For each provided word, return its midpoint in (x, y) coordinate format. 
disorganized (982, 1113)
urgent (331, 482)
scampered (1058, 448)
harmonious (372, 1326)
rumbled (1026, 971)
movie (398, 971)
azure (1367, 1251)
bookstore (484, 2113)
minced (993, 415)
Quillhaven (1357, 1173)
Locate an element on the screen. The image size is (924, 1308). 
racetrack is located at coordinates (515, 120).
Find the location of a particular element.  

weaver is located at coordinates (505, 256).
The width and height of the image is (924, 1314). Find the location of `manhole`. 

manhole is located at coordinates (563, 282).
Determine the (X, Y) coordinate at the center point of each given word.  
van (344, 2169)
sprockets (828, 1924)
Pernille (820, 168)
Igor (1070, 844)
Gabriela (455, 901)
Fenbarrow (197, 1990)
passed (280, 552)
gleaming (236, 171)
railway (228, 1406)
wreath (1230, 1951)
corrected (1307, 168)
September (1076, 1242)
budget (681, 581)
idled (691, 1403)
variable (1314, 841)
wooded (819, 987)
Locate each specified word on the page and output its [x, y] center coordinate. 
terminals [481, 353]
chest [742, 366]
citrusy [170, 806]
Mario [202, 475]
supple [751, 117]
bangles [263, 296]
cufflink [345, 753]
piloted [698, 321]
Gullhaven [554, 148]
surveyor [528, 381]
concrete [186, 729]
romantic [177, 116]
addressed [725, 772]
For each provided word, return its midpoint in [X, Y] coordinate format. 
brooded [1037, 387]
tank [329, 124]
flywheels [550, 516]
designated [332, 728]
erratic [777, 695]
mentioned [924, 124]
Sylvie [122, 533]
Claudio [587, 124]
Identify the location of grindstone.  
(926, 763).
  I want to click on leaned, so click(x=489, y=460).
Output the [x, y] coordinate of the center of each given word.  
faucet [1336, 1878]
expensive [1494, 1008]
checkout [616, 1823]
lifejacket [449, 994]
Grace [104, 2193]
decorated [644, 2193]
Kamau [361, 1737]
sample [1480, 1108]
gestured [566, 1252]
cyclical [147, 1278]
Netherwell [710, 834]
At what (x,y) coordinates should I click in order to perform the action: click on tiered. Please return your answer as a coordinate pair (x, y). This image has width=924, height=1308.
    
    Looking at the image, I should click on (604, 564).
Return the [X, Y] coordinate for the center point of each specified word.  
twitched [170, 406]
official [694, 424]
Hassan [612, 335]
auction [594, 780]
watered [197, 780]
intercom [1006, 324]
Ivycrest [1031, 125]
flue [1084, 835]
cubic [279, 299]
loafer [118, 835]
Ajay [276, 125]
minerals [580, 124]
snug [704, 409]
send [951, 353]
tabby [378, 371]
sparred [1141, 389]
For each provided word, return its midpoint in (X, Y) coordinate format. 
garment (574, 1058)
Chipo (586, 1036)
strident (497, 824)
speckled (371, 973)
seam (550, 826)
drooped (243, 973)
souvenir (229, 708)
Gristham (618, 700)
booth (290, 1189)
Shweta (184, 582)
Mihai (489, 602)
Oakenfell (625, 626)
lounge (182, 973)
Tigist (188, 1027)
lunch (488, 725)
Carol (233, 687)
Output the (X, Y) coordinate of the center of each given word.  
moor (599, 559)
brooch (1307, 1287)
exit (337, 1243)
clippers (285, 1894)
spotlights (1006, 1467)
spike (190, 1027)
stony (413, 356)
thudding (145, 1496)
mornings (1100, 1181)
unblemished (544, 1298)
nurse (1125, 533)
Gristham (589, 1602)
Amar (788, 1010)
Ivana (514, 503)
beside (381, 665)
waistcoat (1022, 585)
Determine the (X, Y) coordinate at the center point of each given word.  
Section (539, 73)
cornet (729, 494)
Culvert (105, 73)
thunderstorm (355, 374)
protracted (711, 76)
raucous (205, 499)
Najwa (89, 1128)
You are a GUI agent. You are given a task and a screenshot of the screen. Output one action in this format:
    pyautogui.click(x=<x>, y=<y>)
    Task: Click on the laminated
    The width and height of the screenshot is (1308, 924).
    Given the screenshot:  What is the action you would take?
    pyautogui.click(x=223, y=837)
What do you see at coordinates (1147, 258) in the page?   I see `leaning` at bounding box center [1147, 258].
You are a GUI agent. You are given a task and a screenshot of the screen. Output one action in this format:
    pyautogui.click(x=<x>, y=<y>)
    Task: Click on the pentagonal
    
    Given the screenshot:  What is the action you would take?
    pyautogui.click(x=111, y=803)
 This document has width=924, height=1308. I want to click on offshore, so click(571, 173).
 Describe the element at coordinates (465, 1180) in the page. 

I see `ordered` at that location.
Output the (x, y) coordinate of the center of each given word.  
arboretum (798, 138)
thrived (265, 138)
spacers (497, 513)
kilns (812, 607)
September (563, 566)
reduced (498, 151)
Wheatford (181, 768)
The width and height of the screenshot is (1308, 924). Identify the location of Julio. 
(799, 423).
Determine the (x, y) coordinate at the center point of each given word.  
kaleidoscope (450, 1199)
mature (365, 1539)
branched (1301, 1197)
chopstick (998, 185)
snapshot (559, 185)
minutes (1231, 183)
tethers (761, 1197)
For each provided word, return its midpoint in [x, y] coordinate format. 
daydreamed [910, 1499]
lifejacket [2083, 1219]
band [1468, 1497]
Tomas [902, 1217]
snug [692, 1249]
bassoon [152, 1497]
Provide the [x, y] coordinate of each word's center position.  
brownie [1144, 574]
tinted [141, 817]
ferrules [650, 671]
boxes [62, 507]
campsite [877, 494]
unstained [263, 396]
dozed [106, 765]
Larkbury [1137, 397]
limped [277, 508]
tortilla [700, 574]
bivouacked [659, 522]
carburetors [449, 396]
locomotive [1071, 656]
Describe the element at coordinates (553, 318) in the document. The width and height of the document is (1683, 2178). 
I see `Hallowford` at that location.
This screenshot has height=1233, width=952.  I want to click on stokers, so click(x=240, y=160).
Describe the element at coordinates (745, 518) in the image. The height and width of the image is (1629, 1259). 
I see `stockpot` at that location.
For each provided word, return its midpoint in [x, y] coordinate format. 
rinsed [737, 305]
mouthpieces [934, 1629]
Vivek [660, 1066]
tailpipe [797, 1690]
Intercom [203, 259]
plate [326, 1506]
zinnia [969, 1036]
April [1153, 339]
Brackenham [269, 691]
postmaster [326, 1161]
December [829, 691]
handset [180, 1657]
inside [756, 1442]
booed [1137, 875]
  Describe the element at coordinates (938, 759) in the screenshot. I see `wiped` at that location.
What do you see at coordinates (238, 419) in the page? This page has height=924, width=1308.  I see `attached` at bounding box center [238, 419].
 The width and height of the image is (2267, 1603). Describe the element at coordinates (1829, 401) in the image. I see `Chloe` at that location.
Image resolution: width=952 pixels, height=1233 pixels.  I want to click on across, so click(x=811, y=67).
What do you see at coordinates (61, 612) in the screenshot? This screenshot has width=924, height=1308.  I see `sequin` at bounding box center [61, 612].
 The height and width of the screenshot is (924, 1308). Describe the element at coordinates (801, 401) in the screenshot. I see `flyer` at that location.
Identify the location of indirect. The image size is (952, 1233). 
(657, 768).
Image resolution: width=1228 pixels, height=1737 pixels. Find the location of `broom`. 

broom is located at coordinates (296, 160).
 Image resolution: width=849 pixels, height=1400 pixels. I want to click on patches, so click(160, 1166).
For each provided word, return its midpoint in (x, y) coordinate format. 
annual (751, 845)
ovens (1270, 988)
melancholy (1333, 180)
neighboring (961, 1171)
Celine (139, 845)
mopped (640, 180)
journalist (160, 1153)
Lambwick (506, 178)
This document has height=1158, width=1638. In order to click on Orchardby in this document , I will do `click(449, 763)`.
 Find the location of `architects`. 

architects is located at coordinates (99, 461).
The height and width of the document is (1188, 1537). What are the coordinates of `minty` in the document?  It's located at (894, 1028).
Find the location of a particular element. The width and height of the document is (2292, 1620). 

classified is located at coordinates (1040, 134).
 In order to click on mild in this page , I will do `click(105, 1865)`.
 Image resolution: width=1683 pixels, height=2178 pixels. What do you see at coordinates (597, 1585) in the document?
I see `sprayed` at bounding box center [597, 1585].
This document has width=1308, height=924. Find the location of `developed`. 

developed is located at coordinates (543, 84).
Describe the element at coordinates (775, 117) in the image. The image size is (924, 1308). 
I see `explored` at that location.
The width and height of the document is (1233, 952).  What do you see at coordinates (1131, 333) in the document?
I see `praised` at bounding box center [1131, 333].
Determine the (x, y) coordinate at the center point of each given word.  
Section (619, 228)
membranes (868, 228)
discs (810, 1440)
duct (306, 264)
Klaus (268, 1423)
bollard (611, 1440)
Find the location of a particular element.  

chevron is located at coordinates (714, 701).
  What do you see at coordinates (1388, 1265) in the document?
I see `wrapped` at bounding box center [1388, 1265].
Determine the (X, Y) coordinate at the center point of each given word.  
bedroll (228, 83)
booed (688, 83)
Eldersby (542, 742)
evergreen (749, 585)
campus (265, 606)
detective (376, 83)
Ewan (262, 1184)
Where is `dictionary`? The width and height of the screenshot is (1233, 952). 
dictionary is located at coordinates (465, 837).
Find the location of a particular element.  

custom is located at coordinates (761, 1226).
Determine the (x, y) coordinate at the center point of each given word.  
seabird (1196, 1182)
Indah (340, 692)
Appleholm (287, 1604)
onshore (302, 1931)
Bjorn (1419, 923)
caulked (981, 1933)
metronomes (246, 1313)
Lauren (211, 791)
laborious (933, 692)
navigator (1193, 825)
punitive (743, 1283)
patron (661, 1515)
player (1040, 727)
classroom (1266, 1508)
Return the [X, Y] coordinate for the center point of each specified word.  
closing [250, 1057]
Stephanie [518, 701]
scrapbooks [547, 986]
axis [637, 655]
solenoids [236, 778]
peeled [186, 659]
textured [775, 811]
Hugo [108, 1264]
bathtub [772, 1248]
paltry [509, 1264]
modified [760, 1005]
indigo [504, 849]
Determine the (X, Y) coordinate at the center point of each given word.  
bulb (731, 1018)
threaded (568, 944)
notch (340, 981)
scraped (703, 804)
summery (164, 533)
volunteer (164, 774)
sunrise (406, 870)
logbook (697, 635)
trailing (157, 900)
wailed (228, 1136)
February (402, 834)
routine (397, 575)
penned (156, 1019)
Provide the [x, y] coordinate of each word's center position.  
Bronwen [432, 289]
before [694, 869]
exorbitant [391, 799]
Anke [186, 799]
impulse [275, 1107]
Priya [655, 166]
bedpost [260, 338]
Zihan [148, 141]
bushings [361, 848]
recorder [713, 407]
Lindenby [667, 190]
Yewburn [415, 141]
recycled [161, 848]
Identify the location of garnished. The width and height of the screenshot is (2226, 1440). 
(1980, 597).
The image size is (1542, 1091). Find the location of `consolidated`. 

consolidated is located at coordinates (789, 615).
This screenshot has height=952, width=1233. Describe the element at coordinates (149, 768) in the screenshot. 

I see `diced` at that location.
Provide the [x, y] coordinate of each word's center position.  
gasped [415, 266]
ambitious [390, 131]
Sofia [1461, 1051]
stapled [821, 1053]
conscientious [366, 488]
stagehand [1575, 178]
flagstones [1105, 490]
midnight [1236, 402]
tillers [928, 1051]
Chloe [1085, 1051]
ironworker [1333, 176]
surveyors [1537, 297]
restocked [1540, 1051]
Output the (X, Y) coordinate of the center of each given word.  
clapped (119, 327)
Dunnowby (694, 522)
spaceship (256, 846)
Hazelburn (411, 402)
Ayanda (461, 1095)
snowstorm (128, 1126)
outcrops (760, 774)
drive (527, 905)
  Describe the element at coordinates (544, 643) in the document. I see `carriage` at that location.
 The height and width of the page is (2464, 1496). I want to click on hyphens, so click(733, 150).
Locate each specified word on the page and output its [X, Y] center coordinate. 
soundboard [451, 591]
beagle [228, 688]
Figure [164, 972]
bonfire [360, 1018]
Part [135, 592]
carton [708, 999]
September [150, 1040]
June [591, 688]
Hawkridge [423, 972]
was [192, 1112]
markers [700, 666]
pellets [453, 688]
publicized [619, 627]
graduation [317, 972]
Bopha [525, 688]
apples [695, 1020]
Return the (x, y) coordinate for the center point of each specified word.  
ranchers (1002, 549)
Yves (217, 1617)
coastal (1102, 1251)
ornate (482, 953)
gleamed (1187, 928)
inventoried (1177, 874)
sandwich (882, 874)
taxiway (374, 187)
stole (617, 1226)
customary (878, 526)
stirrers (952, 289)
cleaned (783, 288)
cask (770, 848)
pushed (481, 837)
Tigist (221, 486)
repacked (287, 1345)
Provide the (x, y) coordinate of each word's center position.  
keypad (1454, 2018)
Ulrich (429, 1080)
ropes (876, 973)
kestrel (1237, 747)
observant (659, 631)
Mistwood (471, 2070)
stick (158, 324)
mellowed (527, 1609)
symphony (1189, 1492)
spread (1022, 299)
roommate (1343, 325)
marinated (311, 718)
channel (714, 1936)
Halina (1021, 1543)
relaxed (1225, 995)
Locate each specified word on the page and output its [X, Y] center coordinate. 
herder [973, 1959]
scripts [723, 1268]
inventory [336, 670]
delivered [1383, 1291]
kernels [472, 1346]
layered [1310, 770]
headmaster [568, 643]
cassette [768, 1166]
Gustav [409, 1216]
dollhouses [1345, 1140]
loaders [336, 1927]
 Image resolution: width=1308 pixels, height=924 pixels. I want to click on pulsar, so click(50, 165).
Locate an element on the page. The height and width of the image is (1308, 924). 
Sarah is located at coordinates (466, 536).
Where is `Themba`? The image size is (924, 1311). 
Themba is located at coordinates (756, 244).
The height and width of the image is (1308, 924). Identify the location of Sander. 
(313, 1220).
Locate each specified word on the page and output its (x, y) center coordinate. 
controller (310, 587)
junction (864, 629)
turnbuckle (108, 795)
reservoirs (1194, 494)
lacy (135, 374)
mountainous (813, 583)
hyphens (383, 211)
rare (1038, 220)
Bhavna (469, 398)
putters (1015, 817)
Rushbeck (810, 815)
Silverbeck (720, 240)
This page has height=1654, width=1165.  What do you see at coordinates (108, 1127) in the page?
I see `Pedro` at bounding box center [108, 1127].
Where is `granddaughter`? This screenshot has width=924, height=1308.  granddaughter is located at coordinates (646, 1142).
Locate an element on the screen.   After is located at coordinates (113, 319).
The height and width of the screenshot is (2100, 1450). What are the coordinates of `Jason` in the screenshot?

WORK TO COMPLETE:
Reproduce the rows from the very first one through the line containing "Quillhaven (1357, 1173)", both included, with "midpoint" replaced by "center point" and nothing else altered.

ANSWER TO THE PROBLEM:
For each provided word, return its center point in (x, y) coordinate format. 
disorganized (982, 1113)
urgent (331, 482)
scampered (1058, 448)
harmonious (372, 1326)
rumbled (1026, 971)
movie (398, 971)
azure (1367, 1251)
bookstore (484, 2113)
minced (993, 415)
Quillhaven (1357, 1173)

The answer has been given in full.